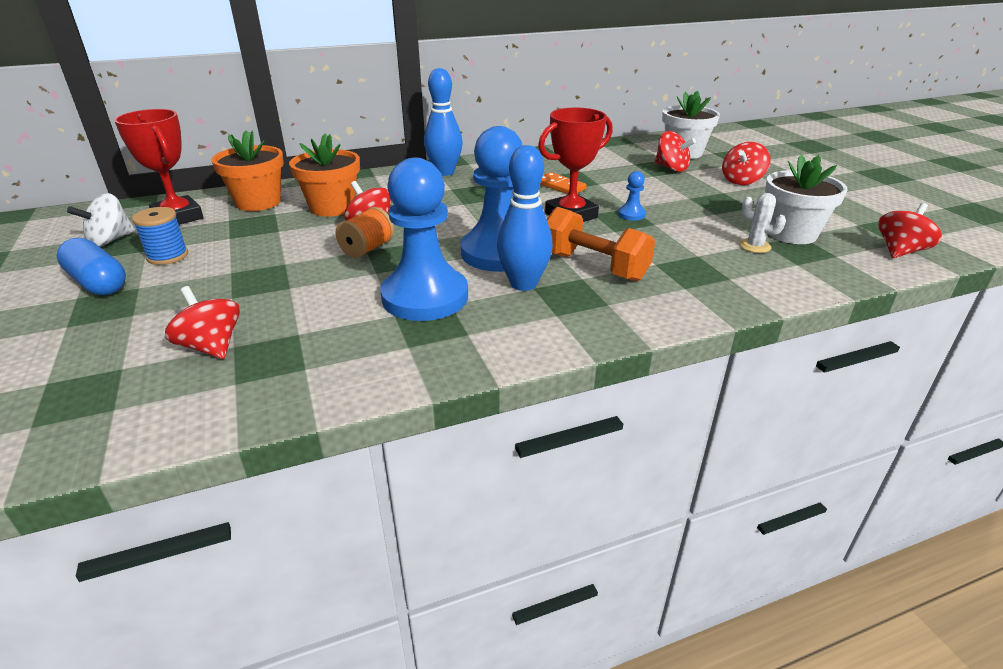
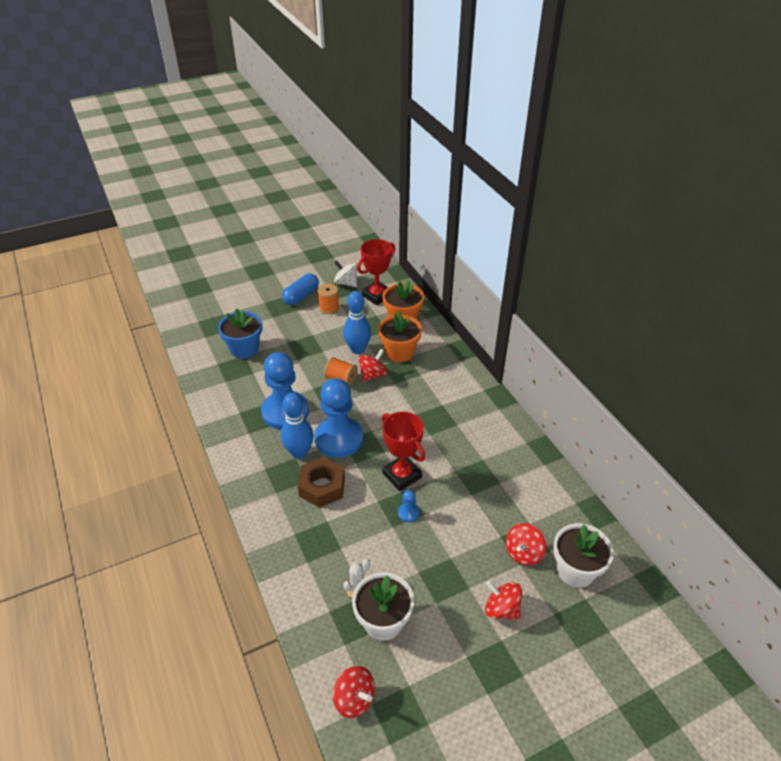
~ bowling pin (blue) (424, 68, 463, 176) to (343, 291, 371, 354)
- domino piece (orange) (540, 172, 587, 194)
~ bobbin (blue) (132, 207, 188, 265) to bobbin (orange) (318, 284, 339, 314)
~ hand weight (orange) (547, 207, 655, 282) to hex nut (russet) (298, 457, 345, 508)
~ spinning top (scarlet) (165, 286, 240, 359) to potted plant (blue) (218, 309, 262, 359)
---
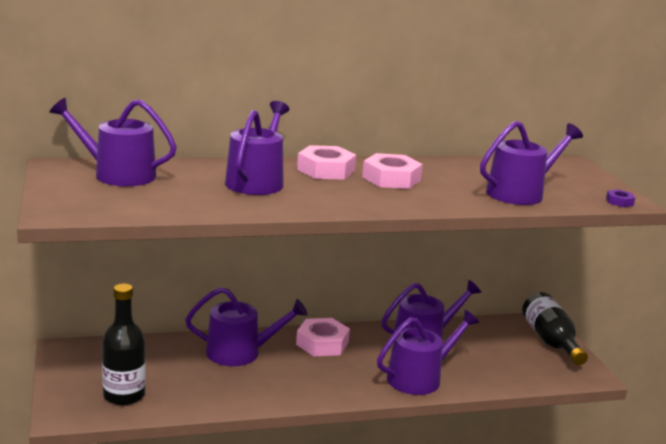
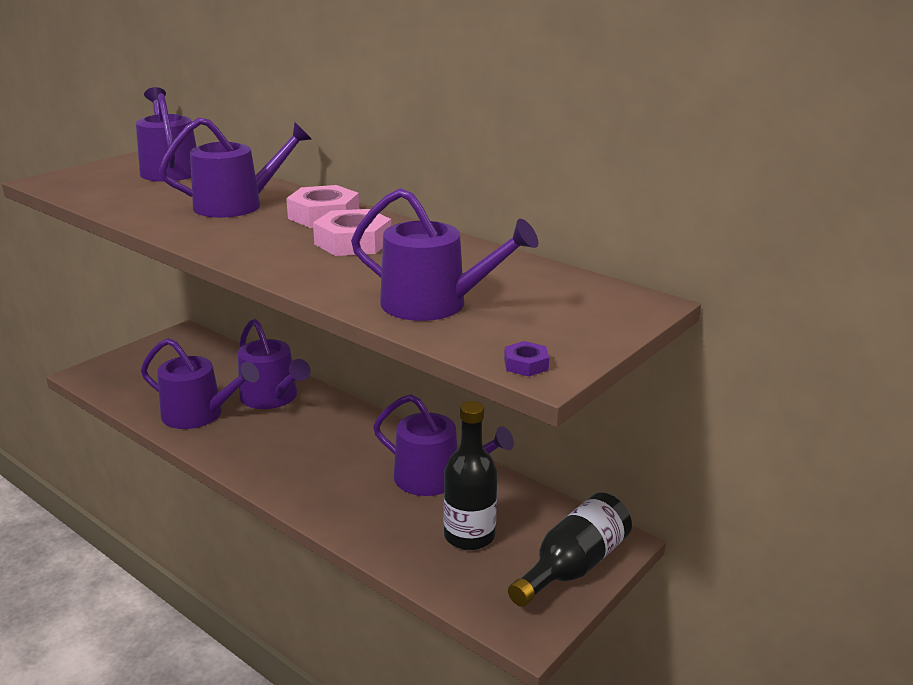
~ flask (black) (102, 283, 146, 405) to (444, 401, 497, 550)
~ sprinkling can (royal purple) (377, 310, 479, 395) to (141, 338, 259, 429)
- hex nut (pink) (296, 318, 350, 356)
--
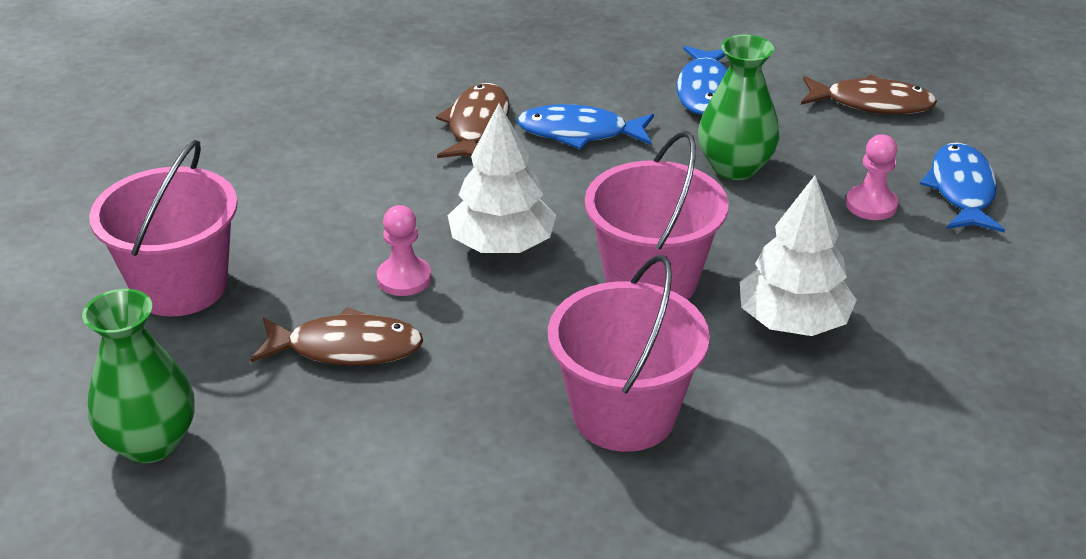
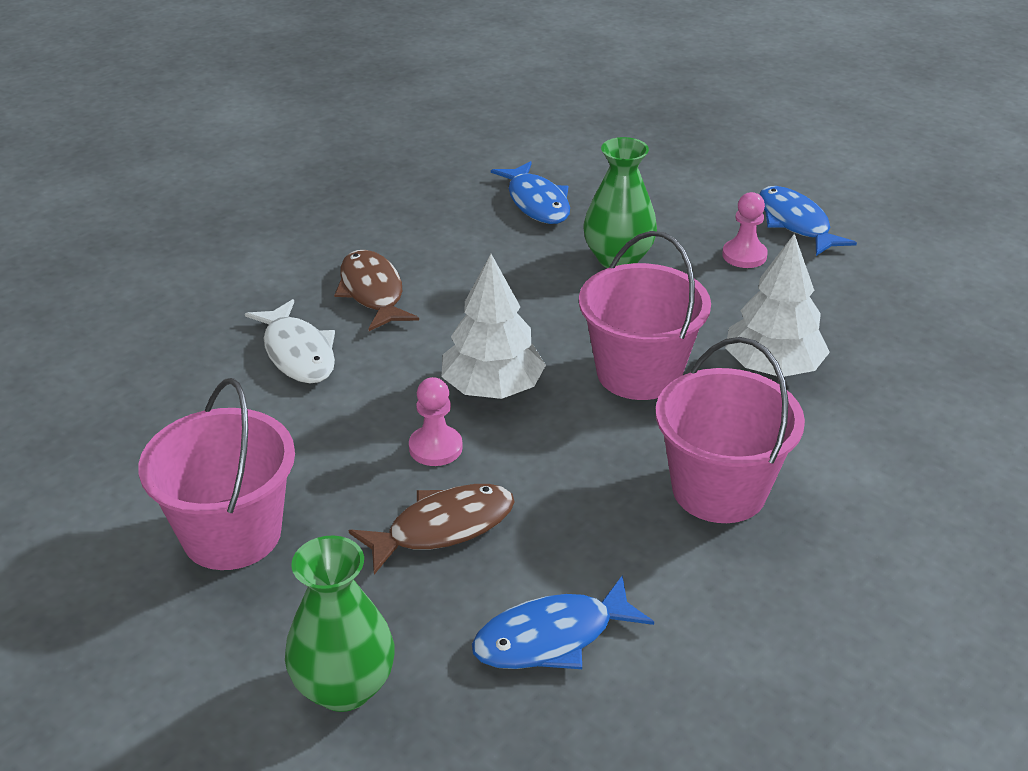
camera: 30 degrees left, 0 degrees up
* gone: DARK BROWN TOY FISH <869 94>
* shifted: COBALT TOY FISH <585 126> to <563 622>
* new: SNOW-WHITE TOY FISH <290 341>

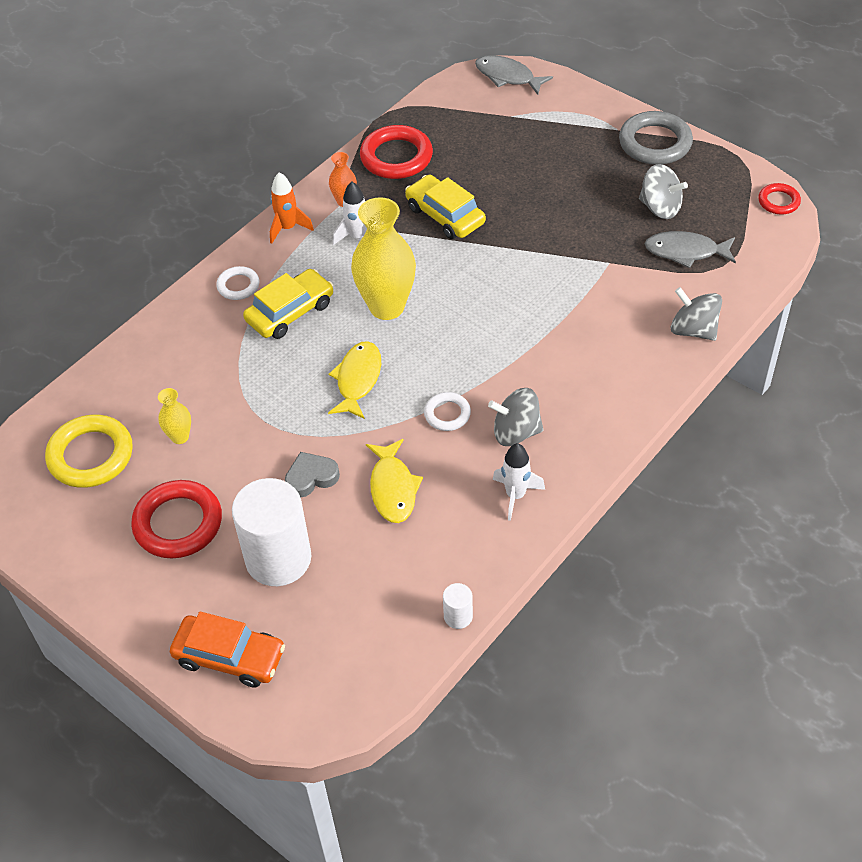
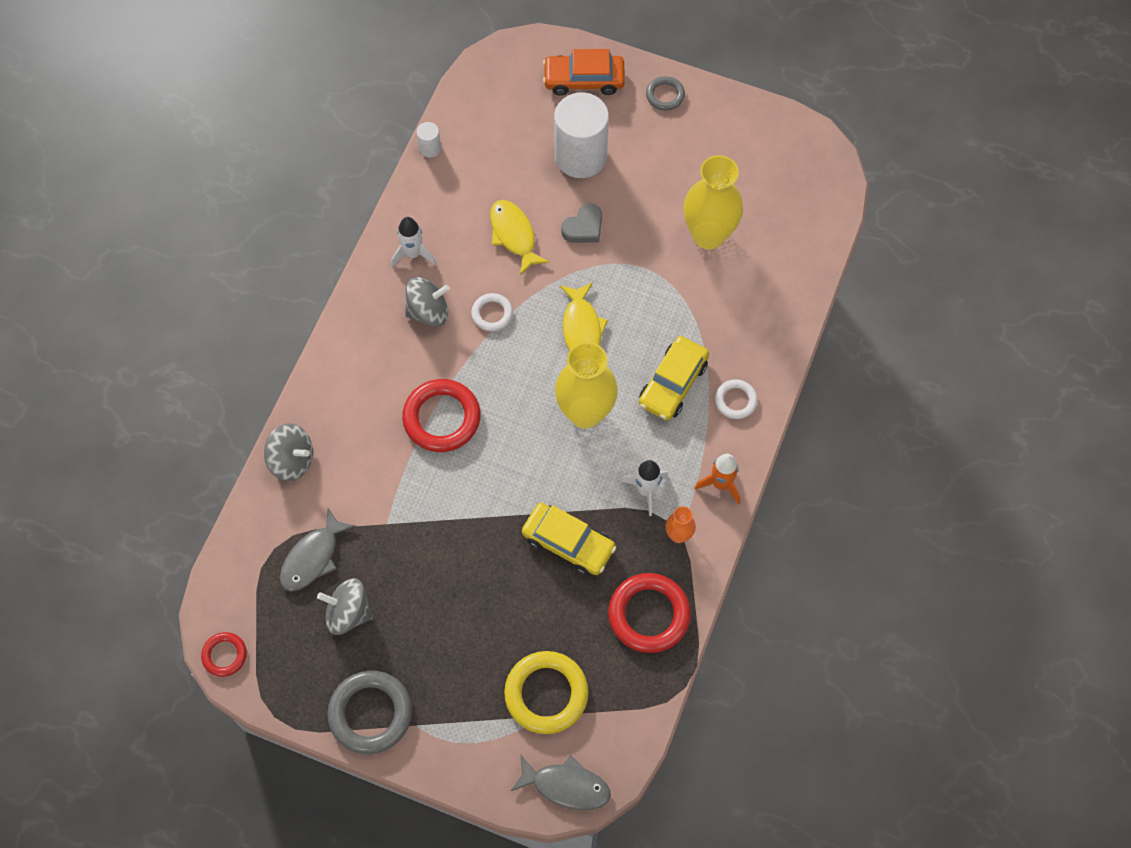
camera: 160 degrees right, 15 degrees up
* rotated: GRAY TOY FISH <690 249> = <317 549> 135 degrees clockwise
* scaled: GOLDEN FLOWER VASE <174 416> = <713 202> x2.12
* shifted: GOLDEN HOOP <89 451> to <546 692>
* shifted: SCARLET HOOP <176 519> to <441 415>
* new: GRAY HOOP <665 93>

Problem requirements: Copy only this part of the entries above: the line with "FISH <869 94>", the line with "to <563 622>", and the lines between, all exactly as written.

Output:
* gone: DARK BROWN TOY FISH <869 94>
* shifted: COBALT TOY FISH <585 126> to <563 622>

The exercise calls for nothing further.